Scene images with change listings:
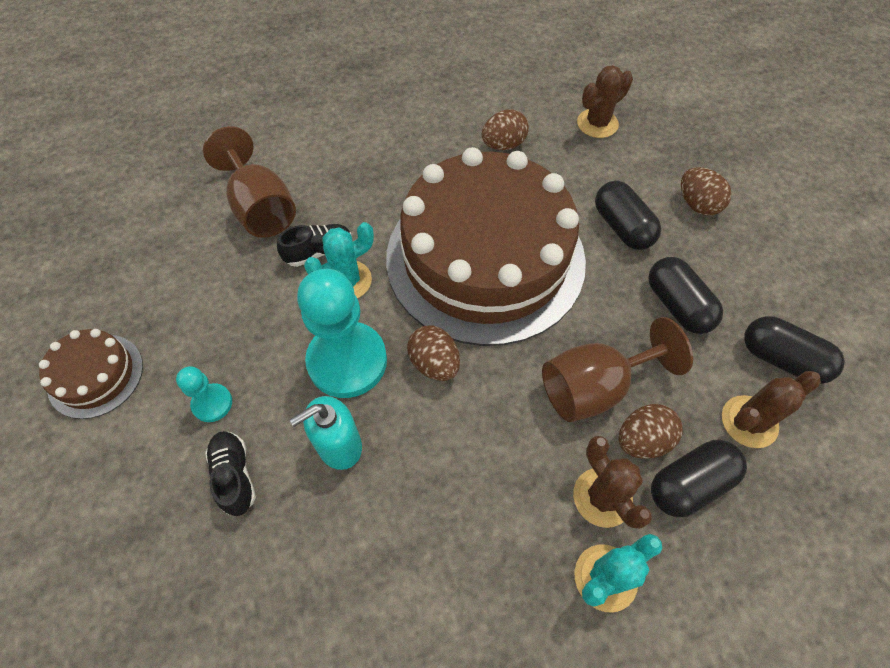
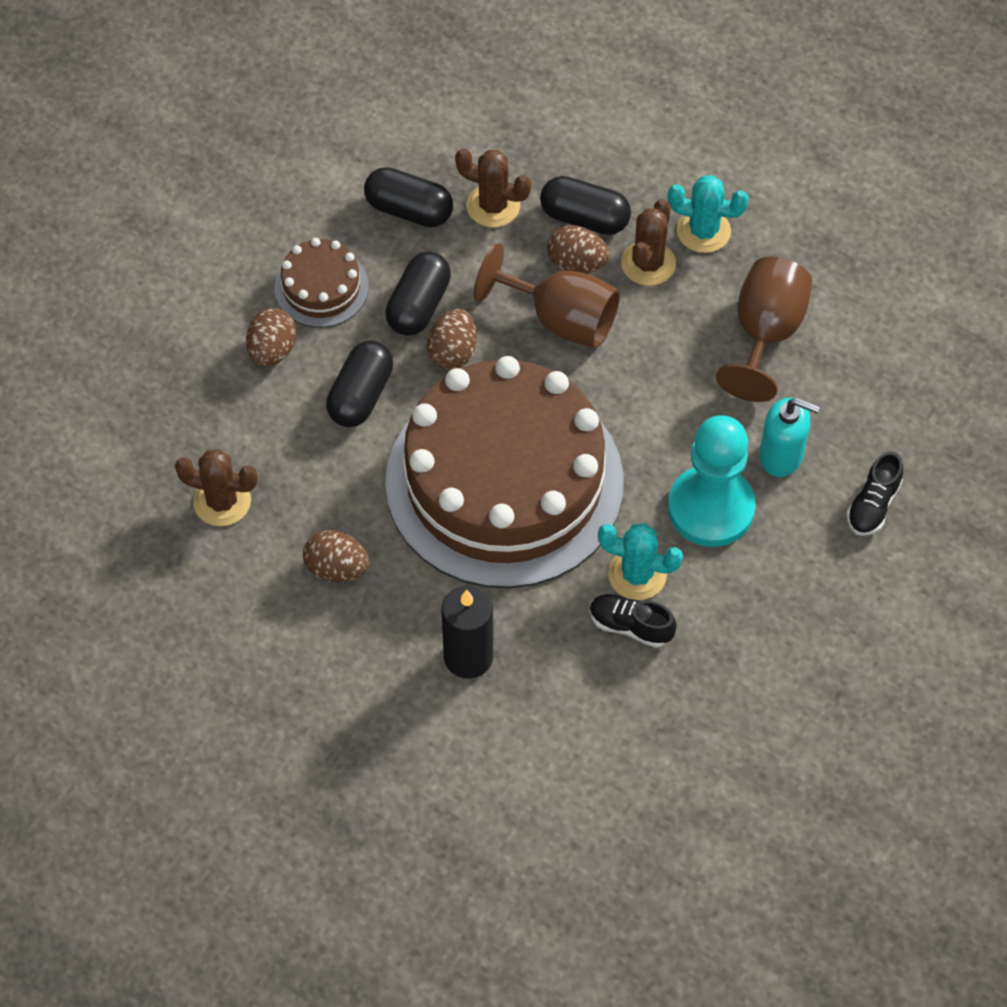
camera: 130 degrees left, 0 degrees up
(96, 375) = (914, 687): brown cake -> brown cake (321, 287)
(212, 403) = (843, 574): turquoise pawn -> none
(261, 208) = (632, 725): brown goblet -> brown goblet (765, 333)
(386, 165) = (468, 657): none -> black candle
(434, 363) = (649, 443): brown egg -> brown egg (452, 352)
(781, 359) = (409, 210): black capsule -> black capsule turned 60 degrees counterclockwise

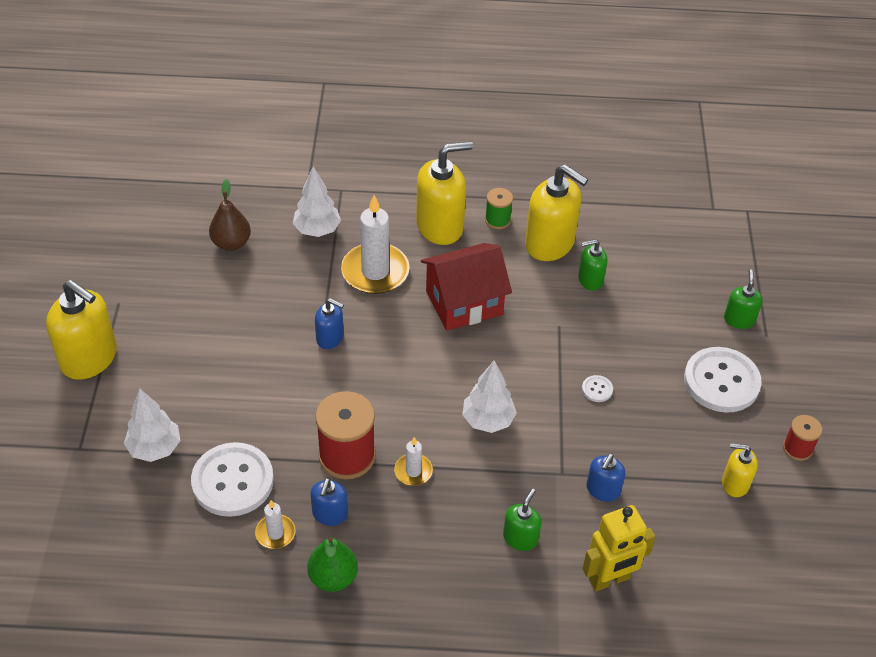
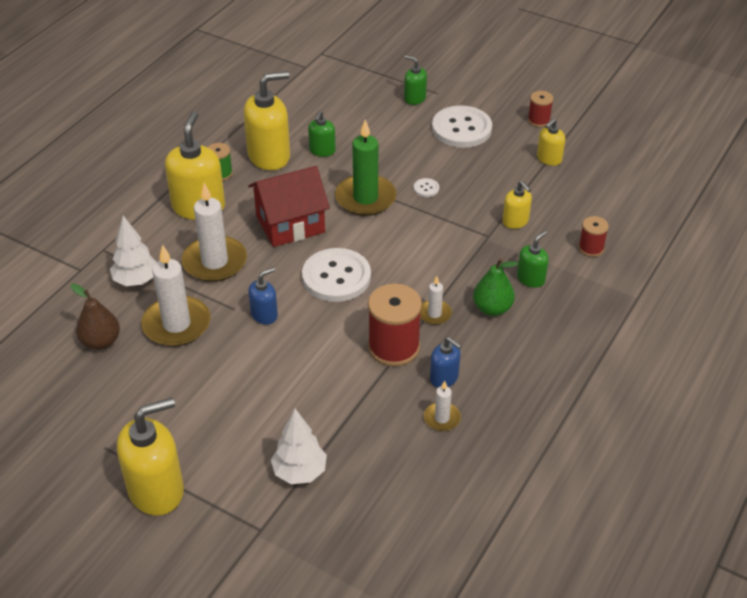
camera: 60 degrees left, 5 degrees down
(233, 481) = (371, 429): white button -> white button (336, 277)
(281, 282) = (176, 324): none -> white candle
(333, 577) = (505, 397): green pear -> green pear (492, 308)
(464, 303) = (290, 224): red house -> red house turned 60 degrees clockwise
(488, 420) = (414, 255): white tree -> none
(520, 538) = (531, 279): green soap dispenser -> green soap dispenser turned 75 degrees clockwise
(544, 345) = (365, 198): none -> green candle
(603, 490) = (515, 221): blue soap dispenser -> yellow soap dispenser
(609, 579) = (591, 248): yellow robot -> red spool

Exercise prompt →
Leaving the pictures aside, repeat the data above exactly.

Completed task →
camera: 130 degrees left, 0 degrees up
(96, 375) = (914, 687): brown cake -> brown cake (321, 287)
(212, 403) = (843, 574): turquoise pawn -> none
(261, 208) = (632, 725): brown goblet -> brown goblet (765, 333)
(386, 165) = (468, 657): none -> black candle
(434, 363) = (649, 443): brown egg -> brown egg (452, 352)
(781, 359) = (409, 210): black capsule -> black capsule turned 60 degrees counterclockwise

camera: 60 degrees left, 5 degrees down
(233, 481) = (371, 429): white button -> white button (336, 277)
(281, 282) = (176, 324): none -> white candle
(333, 577) = (505, 397): green pear -> green pear (492, 308)
(464, 303) = (290, 224): red house -> red house turned 60 degrees clockwise
(488, 420) = (414, 255): white tree -> none
(520, 538) = (531, 279): green soap dispenser -> green soap dispenser turned 75 degrees clockwise
(544, 345) = (365, 198): none -> green candle
(603, 490) = (515, 221): blue soap dispenser -> yellow soap dispenser
(609, 579) = (591, 248): yellow robot -> red spool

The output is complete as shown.